┌──

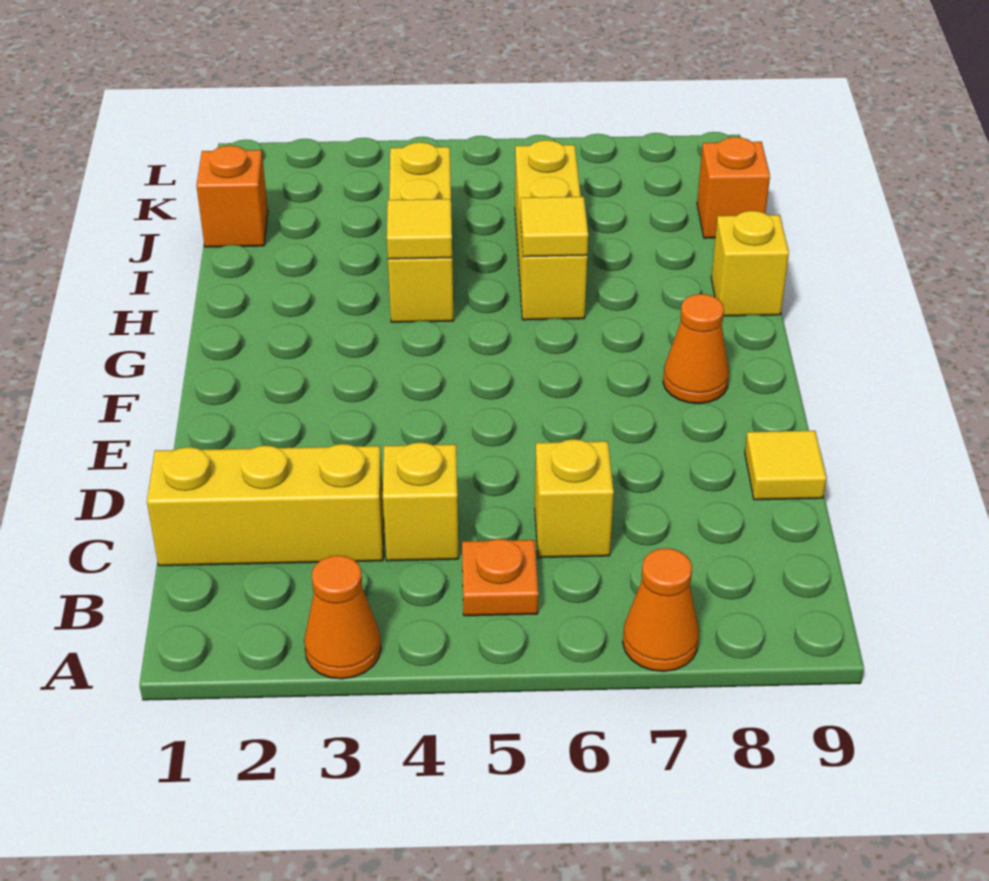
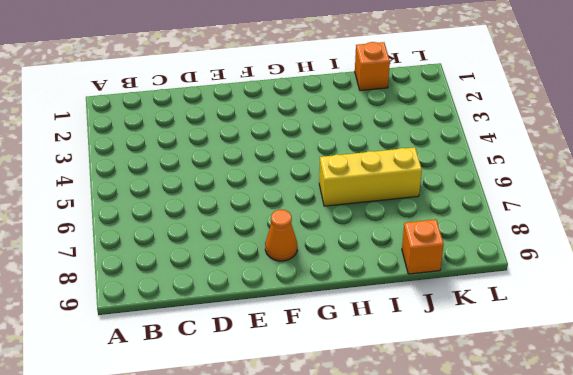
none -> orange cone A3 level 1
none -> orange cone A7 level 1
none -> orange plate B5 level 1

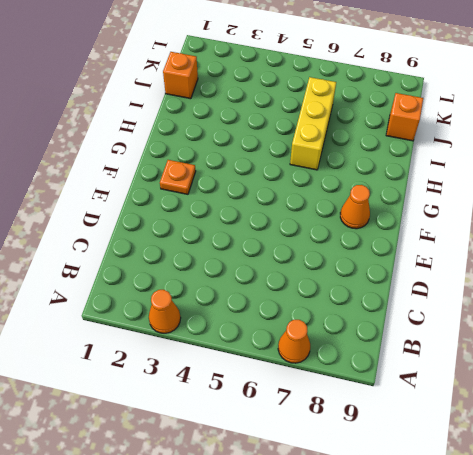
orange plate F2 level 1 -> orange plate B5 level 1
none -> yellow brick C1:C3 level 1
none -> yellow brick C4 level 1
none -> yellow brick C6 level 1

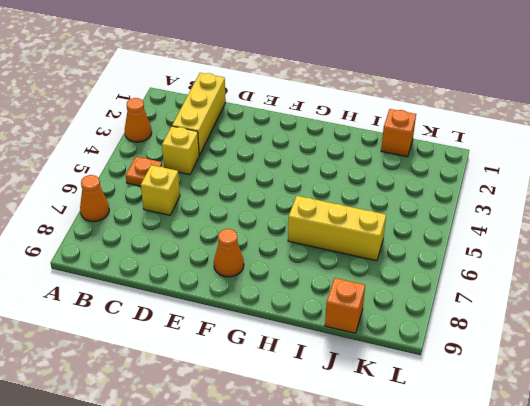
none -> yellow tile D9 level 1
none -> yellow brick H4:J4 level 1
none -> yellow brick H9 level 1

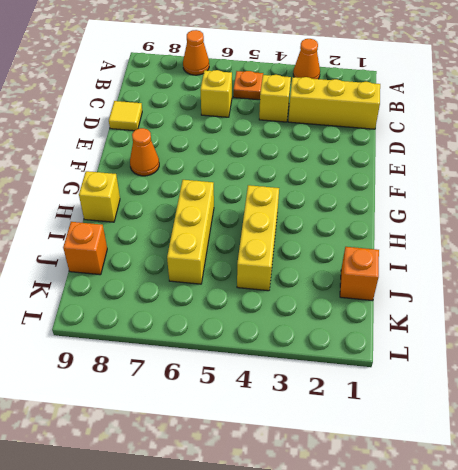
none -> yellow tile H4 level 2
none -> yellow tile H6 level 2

└──

# [Exercise]
One exact copy of the data is required, and it should hold no pictures.

# [Output of the exercise]
none -> orange cone A3 level 1
none -> orange cone A7 level 1
none -> orange plate B5 level 1

orange plate F2 level 1 -> orange plate B5 level 1
none -> yellow brick C1:C3 level 1
none -> yellow brick C4 level 1
none -> yellow brick C6 level 1

none -> yellow tile D9 level 1
none -> yellow brick H4:J4 level 1
none -> yellow brick H9 level 1

none -> yellow tile H4 level 2
none -> yellow tile H6 level 2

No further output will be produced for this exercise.